- _ACTIVITY_
Repeat the listing exactly. Do not carry over any pictures.

━━━ PROVIDED RECORDS

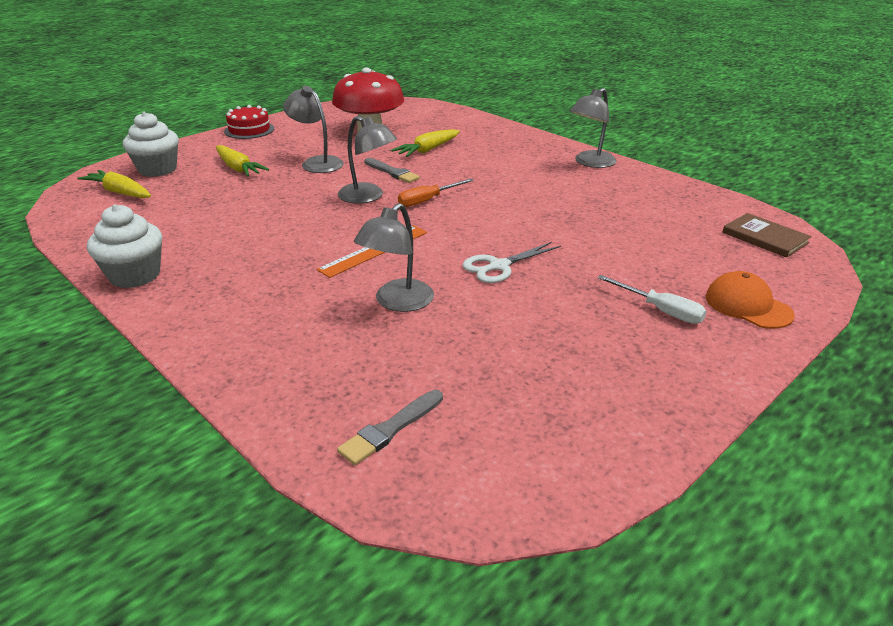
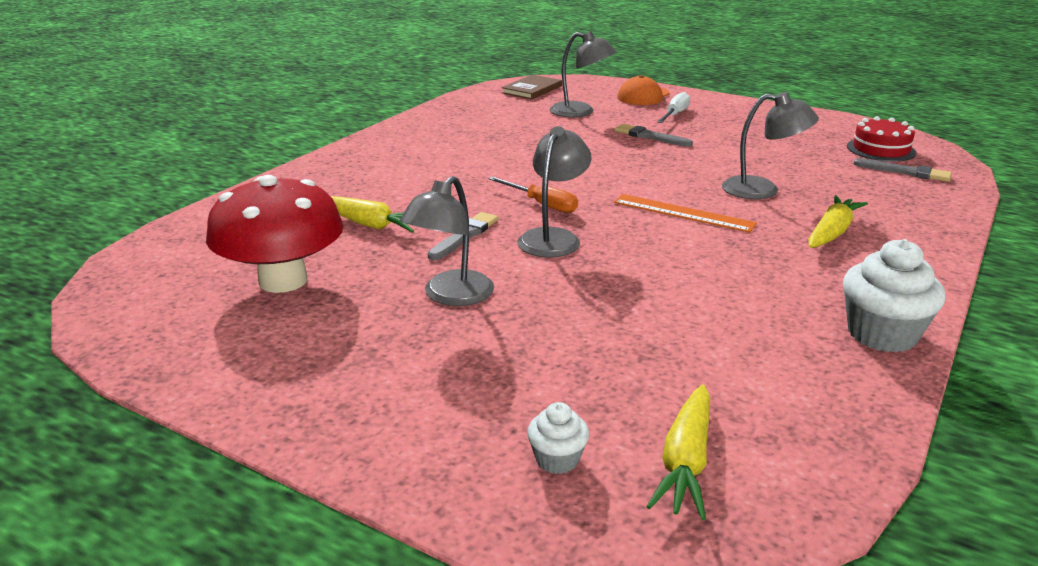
camera: 105 degrees left, 5 degrees down
(157, 169) = (557, 459): white cupcake -> white cupcake, size x0.53
(238, 168) = (507, 363): yellow carrot -> yellow carrot (832, 232)
(249, 130) = (289, 414): red cake -> red cake (881, 149)
(499, 266) = (660, 161): white scissors -> none
(578, 276) = (650, 136): none -> grey brush
(590, 163) = (390, 141): grey lamp -> grey lamp (580, 112)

━━━━━━

- _EXERCISE RESULT_
camera: 105 degrees left, 5 degrees down
(157, 169) = (557, 459): white cupcake -> white cupcake, size x0.53
(238, 168) = (507, 363): yellow carrot -> yellow carrot (832, 232)
(249, 130) = (289, 414): red cake -> red cake (881, 149)
(499, 266) = (660, 161): white scissors -> none
(578, 276) = (650, 136): none -> grey brush
(590, 163) = (390, 141): grey lamp -> grey lamp (580, 112)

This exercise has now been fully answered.